#### [EXERCISE REQUIREMENTS]
Examine the listing below and state how many of its lines contain the word "apple". Write only the number.
**********
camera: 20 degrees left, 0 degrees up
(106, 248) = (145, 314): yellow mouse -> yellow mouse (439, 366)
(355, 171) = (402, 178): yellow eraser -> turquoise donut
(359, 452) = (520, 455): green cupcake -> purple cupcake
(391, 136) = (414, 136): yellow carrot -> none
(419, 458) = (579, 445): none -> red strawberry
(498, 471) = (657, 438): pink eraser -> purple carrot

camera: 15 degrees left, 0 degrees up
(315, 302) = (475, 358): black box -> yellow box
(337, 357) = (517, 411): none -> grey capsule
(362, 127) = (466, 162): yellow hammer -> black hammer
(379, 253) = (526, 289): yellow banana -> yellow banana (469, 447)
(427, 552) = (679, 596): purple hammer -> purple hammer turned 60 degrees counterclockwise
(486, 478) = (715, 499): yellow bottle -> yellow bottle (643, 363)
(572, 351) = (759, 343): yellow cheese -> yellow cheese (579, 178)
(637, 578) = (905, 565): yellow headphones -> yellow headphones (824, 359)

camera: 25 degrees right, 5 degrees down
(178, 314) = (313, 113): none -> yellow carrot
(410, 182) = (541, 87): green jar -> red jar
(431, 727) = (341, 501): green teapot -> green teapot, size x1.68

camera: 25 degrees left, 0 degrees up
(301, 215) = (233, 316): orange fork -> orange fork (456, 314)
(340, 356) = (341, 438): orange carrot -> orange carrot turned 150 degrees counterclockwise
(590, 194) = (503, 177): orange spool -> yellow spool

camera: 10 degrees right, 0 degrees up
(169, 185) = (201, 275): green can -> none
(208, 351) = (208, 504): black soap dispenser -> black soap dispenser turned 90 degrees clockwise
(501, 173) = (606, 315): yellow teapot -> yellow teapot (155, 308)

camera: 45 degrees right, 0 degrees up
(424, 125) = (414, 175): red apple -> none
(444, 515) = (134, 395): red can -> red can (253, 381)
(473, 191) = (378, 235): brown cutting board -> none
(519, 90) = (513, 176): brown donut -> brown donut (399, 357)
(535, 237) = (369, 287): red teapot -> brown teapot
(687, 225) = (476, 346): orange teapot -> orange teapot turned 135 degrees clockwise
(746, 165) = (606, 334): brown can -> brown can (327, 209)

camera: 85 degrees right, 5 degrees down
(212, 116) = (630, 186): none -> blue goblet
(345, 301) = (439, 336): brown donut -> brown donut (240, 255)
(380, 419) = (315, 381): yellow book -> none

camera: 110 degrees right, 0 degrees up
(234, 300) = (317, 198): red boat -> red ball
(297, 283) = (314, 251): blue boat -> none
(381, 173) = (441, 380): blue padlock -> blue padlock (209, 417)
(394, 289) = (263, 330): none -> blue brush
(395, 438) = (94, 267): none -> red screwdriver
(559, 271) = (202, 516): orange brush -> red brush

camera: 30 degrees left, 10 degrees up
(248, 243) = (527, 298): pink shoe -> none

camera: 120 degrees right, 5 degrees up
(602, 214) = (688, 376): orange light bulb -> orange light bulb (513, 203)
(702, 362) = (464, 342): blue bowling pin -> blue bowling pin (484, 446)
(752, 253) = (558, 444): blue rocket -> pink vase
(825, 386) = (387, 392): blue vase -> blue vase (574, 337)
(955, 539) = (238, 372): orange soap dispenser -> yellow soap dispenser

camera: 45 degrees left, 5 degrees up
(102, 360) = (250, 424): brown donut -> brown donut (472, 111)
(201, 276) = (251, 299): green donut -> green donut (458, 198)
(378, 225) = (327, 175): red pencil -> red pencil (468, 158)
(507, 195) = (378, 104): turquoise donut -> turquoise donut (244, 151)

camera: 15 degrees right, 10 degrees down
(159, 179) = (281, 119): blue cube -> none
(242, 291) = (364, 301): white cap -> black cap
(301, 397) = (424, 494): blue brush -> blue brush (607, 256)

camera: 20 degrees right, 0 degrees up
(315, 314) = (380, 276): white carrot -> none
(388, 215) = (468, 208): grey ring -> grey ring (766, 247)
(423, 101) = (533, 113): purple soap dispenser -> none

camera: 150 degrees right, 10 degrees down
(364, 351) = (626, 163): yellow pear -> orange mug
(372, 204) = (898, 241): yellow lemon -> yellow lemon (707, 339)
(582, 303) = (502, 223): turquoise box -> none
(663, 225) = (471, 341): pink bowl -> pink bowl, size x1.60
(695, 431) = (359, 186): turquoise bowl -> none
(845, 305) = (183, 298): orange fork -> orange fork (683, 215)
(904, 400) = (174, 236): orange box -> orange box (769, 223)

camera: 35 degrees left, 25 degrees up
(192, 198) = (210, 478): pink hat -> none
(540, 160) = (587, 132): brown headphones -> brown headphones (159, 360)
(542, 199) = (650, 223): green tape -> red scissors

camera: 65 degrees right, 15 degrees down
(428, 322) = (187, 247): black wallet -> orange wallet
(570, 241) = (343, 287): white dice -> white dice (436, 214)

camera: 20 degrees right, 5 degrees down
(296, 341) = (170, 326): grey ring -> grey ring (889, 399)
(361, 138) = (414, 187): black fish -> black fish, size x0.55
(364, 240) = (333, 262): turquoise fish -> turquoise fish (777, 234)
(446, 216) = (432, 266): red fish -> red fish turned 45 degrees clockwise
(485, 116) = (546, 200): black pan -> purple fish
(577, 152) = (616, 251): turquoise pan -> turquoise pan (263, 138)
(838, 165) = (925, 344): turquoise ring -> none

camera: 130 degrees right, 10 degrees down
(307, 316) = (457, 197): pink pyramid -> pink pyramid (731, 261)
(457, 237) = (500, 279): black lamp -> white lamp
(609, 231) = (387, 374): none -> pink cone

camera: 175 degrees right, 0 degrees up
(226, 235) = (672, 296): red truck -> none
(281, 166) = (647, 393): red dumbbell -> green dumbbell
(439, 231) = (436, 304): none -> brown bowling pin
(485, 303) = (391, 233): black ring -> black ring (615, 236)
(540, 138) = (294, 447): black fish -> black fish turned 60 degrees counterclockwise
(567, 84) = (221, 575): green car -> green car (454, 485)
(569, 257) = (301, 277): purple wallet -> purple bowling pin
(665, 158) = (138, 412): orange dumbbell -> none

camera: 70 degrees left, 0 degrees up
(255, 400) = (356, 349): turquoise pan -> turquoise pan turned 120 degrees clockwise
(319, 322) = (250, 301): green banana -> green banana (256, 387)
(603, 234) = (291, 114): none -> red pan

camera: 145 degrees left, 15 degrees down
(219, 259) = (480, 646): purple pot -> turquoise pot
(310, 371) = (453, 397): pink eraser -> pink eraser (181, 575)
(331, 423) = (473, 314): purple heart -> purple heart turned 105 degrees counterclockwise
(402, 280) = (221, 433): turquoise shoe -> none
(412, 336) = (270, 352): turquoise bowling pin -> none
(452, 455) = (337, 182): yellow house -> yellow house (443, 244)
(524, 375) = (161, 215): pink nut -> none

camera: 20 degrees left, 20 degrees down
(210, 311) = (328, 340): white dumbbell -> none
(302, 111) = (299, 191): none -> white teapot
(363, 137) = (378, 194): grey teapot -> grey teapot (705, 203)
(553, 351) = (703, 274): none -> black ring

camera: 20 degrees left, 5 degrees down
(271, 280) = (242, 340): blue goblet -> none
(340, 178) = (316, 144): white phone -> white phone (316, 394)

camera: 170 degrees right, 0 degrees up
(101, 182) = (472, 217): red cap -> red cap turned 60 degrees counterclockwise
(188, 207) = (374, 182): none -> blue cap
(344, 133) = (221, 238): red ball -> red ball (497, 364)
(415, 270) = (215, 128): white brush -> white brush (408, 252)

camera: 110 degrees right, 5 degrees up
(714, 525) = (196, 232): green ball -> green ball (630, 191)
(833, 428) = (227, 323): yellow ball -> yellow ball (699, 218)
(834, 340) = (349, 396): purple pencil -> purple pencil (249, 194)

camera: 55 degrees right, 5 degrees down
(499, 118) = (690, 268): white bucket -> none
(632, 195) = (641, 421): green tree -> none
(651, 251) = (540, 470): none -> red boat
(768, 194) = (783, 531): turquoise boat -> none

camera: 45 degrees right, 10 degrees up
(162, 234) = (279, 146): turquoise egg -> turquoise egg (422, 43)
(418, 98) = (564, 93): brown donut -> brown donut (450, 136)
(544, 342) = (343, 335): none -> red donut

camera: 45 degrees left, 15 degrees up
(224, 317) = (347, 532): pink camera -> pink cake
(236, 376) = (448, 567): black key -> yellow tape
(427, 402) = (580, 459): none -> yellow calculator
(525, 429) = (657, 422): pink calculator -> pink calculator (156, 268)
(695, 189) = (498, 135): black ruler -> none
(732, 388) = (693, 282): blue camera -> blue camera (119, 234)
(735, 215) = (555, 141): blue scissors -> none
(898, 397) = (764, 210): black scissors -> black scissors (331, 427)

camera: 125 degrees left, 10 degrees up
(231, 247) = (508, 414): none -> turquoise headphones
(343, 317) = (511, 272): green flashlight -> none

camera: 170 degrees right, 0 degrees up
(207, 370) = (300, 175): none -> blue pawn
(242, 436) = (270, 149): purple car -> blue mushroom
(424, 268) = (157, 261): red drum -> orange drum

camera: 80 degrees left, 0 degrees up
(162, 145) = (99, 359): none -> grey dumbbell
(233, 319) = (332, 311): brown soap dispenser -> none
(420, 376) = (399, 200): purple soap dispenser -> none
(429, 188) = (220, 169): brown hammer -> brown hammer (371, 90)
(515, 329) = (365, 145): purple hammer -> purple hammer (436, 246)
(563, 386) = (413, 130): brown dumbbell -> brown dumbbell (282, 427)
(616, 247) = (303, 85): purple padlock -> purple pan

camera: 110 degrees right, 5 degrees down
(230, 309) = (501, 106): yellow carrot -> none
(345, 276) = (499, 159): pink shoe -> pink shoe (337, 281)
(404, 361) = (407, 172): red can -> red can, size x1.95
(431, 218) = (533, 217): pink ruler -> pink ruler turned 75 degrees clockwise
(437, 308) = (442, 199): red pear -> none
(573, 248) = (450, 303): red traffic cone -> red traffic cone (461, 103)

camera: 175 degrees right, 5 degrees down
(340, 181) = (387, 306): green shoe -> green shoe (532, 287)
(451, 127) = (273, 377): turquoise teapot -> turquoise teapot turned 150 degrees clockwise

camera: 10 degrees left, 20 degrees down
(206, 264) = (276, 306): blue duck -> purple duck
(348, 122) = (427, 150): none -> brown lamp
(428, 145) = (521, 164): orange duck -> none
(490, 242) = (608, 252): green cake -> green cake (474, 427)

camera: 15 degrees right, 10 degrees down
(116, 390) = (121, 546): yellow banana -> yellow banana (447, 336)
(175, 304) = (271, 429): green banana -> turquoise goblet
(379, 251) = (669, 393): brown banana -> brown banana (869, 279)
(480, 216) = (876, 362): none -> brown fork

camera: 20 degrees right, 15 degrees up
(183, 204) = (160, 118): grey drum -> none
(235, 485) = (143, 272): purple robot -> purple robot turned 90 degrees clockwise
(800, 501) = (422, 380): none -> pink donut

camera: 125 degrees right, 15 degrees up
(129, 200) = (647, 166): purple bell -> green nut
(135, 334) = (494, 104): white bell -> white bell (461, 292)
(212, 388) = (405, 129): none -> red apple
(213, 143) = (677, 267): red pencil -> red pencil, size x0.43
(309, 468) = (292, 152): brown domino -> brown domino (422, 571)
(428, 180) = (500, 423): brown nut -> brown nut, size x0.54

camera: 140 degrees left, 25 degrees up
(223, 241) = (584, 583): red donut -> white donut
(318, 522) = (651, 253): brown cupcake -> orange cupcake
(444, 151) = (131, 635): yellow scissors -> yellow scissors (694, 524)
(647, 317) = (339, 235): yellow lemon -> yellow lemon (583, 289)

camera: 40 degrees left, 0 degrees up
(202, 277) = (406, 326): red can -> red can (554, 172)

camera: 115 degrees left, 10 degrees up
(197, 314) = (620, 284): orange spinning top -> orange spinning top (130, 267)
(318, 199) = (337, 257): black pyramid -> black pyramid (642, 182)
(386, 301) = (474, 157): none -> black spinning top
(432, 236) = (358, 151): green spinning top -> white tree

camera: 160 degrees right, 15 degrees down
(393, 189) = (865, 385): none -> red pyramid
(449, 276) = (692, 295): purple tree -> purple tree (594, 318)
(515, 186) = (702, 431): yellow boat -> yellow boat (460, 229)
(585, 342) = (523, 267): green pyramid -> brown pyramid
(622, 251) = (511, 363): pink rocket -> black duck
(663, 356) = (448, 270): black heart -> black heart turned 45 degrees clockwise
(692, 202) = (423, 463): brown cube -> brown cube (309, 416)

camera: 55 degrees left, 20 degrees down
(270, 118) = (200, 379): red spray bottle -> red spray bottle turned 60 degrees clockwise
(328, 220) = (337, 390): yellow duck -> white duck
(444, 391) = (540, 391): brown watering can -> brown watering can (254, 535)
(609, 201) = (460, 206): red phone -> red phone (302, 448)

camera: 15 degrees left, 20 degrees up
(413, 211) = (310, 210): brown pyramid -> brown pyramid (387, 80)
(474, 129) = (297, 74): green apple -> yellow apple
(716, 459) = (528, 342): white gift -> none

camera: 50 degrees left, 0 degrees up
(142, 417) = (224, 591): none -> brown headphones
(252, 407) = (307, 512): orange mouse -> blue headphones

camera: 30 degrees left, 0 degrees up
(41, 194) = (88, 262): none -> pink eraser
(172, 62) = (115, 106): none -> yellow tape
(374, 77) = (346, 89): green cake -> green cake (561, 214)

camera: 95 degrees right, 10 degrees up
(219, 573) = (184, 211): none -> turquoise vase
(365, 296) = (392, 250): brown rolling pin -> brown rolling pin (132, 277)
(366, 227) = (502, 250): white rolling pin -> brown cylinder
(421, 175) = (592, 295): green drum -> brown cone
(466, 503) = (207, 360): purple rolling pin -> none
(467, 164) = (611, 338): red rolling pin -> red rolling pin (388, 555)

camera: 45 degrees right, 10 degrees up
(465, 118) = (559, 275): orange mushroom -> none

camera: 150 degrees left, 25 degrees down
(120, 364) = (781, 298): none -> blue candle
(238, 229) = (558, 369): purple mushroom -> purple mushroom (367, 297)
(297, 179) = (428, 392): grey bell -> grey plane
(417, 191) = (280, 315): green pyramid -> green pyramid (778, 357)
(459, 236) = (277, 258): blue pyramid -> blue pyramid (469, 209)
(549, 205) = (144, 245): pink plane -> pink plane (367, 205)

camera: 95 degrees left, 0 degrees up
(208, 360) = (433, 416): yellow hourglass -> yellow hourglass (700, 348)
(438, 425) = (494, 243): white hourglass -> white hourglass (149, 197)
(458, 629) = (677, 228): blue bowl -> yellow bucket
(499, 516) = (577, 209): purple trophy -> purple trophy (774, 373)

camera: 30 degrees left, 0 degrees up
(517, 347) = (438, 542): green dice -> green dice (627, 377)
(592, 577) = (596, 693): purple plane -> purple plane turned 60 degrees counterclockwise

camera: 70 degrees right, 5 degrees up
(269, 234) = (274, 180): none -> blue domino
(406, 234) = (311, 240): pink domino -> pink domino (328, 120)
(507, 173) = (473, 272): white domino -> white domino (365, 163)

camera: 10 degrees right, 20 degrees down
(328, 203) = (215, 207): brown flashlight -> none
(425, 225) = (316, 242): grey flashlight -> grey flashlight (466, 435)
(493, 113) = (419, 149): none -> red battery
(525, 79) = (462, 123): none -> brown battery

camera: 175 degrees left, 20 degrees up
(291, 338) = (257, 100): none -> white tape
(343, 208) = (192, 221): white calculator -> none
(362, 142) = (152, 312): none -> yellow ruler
**********
#### [RESULT OF THIS EXERCISE]
3